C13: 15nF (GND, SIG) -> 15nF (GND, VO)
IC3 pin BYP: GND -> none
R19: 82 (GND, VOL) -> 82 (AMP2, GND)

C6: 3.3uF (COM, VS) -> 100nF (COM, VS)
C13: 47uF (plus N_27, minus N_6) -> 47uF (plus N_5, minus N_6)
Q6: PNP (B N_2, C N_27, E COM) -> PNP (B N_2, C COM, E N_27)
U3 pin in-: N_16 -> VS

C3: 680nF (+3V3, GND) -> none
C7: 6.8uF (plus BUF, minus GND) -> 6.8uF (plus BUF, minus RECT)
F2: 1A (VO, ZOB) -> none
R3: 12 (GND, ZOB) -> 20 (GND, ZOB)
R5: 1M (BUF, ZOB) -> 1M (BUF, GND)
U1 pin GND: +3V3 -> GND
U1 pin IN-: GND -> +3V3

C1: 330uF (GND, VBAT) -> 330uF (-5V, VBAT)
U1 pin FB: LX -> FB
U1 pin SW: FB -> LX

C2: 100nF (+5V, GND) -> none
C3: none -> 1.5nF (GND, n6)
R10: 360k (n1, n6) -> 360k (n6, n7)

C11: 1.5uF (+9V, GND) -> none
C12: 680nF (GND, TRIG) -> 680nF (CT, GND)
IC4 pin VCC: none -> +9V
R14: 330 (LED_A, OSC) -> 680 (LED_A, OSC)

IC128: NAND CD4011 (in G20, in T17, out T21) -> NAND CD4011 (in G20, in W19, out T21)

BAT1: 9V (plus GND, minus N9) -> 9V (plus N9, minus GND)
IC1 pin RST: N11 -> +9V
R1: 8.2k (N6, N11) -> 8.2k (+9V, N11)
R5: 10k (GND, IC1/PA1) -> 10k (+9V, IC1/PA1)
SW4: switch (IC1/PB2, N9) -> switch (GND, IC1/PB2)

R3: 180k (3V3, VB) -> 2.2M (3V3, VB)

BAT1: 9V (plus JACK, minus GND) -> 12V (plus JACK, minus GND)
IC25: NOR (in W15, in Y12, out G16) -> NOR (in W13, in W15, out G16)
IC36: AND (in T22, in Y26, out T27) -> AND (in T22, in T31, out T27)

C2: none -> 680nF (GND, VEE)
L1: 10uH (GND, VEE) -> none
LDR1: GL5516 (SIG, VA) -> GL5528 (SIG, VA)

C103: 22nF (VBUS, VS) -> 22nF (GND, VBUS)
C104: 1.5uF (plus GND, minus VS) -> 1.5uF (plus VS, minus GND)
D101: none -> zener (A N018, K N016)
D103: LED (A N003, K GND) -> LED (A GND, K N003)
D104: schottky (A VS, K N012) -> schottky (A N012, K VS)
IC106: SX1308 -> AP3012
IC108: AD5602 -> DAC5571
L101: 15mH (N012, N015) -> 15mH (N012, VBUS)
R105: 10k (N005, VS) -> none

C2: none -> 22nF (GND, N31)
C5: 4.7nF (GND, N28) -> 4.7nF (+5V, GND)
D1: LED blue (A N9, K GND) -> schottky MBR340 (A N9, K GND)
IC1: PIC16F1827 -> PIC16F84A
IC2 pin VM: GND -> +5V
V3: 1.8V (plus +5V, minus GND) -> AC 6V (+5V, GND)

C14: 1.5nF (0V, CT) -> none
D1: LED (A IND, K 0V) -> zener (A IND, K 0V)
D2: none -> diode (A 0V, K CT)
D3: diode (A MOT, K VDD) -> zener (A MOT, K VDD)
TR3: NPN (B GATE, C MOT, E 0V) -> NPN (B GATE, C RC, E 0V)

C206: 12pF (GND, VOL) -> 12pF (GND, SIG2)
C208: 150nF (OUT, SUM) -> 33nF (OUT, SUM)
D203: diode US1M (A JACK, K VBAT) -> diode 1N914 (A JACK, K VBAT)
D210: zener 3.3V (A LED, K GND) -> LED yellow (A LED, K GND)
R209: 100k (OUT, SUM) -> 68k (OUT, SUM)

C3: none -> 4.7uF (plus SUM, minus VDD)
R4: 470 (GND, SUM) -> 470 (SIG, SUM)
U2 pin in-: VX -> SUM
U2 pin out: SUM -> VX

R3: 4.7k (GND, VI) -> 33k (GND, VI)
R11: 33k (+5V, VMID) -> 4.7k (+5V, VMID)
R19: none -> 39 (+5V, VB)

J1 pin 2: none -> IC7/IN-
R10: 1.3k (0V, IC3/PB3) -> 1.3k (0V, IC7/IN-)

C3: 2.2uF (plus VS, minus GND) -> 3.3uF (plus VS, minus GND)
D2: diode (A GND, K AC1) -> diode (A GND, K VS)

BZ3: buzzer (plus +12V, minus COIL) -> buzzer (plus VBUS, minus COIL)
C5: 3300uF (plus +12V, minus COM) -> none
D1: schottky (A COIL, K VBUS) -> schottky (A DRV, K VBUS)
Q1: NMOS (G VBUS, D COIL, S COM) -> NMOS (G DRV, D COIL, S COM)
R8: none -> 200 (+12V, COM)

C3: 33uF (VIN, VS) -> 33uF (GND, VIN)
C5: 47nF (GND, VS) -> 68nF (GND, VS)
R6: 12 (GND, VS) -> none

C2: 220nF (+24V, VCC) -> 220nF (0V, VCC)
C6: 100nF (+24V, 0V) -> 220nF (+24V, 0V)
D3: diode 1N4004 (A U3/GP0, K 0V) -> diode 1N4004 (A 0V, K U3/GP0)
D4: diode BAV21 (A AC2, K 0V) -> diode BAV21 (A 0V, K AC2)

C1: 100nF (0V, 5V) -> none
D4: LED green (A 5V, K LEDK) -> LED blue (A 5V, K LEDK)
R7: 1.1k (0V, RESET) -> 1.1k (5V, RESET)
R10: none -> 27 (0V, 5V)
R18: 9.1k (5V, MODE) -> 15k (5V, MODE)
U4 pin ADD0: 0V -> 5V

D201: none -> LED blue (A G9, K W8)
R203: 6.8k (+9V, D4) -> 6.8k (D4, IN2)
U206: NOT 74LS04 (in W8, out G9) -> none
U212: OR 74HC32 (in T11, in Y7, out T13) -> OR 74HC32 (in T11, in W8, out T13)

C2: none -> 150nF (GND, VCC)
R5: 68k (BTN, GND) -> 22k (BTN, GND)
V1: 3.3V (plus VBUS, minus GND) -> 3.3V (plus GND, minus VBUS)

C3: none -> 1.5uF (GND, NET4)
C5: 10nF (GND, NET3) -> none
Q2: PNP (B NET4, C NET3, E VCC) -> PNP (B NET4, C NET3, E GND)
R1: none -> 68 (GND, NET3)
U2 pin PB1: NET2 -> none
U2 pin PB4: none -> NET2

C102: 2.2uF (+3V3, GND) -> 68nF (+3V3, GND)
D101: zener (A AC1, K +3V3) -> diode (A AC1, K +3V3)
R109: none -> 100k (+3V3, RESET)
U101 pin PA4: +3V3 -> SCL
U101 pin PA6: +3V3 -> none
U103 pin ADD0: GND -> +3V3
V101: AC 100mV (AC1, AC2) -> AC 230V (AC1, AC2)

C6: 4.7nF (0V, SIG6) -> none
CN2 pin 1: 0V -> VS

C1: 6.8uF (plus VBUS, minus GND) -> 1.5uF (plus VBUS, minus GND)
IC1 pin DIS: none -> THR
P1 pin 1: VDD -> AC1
^^^^^^^^^^^^^^^^
§ Task description:
Reproduce only the lines above, starting at the line with "R5: 1M (BUF, ZOB) -> 1M (BUF, GND)" and ending at the line with "D3: diode (A", exactly as written.

§ Exercise answer:
R5: 1M (BUF, ZOB) -> 1M (BUF, GND)
U1 pin GND: +3V3 -> GND
U1 pin IN-: GND -> +3V3

C1: 330uF (GND, VBAT) -> 330uF (-5V, VBAT)
U1 pin FB: LX -> FB
U1 pin SW: FB -> LX

C2: 100nF (+5V, GND) -> none
C3: none -> 1.5nF (GND, n6)
R10: 360k (n1, n6) -> 360k (n6, n7)

C11: 1.5uF (+9V, GND) -> none
C12: 680nF (GND, TRIG) -> 680nF (CT, GND)
IC4 pin VCC: none -> +9V
R14: 330 (LED_A, OSC) -> 680 (LED_A, OSC)

IC128: NAND CD4011 (in G20, in T17, out T21) -> NAND CD4011 (in G20, in W19, out T21)

BAT1: 9V (plus GND, minus N9) -> 9V (plus N9, minus GND)
IC1 pin RST: N11 -> +9V
R1: 8.2k (N6, N11) -> 8.2k (+9V, N11)
R5: 10k (GND, IC1/PA1) -> 10k (+9V, IC1/PA1)
SW4: switch (IC1/PB2, N9) -> switch (GND, IC1/PB2)

R3: 180k (3V3, VB) -> 2.2M (3V3, VB)

BAT1: 9V (plus JACK, minus GND) -> 12V (plus JACK, minus GND)
IC25: NOR (in W15, in Y12, out G16) -> NOR (in W13, in W15, out G16)
IC36: AND (in T22, in Y26, out T27) -> AND (in T22, in T31, out T27)

C2: none -> 680nF (GND, VEE)
L1: 10uH (GND, VEE) -> none
LDR1: GL5516 (SIG, VA) -> GL5528 (SIG, VA)

C103: 22nF (VBUS, VS) -> 22nF (GND, VBUS)
C104: 1.5uF (plus GND, minus VS) -> 1.5uF (plus VS, minus GND)
D101: none -> zener (A N018, K N016)
D103: LED (A N003, K GND) -> LED (A GND, K N003)
D104: schottky (A VS, K N012) -> schottky (A N012, K VS)
IC106: SX1308 -> AP3012
IC108: AD5602 -> DAC5571
L101: 15mH (N012, N015) -> 15mH (N012, VBUS)
R105: 10k (N005, VS) -> none

C2: none -> 22nF (GND, N31)
C5: 4.7nF (GND, N28) -> 4.7nF (+5V, GND)
D1: LED blue (A N9, K GND) -> schottky MBR340 (A N9, K GND)
IC1: PIC16F1827 -> PIC16F84A
IC2 pin VM: GND -> +5V
V3: 1.8V (plus +5V, minus GND) -> AC 6V (+5V, GND)

C14: 1.5nF (0V, CT) -> none
D1: LED (A IND, K 0V) -> zener (A IND, K 0V)
D2: none -> diode (A 0V, K CT)
D3: diode (A MOT, K VDD) -> zener (A MOT, K VDD)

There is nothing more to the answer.